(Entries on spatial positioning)
--
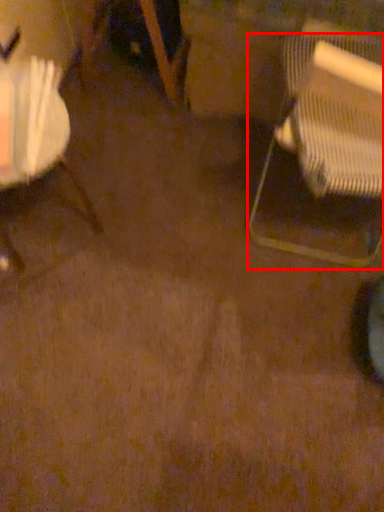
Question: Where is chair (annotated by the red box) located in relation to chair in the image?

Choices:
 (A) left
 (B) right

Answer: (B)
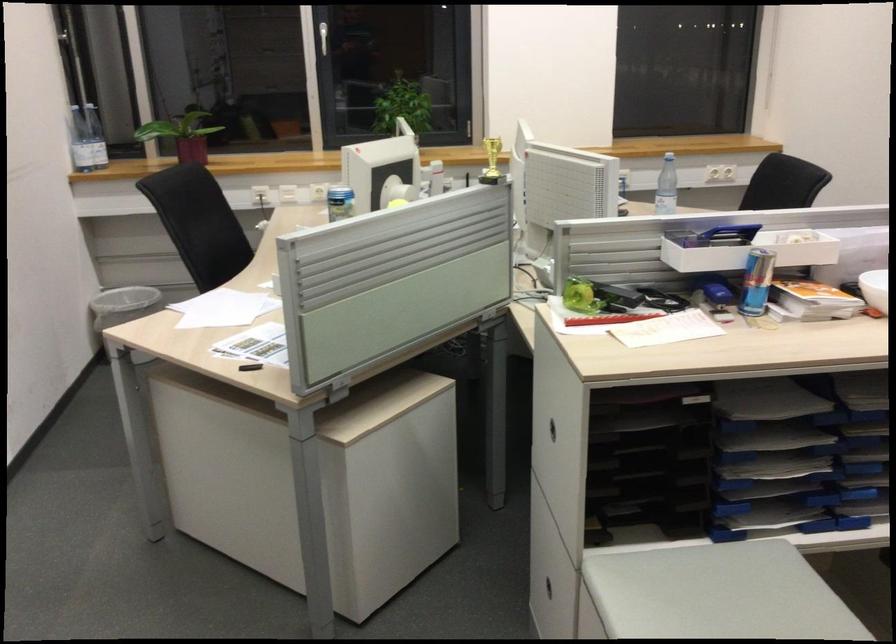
--
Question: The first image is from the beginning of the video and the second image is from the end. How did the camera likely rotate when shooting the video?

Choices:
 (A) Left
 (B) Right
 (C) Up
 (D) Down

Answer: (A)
--
Exercise aim :: Return each line of the listing that contains the string "image", matching case exactly.

Completed exercise ::
Question: Where is chair (annotated by the red box) located in relation to chair in the image?
Question: The first image is from the beginning of the video and the second image is from the end. How did the camera likely rotate when shooting the video?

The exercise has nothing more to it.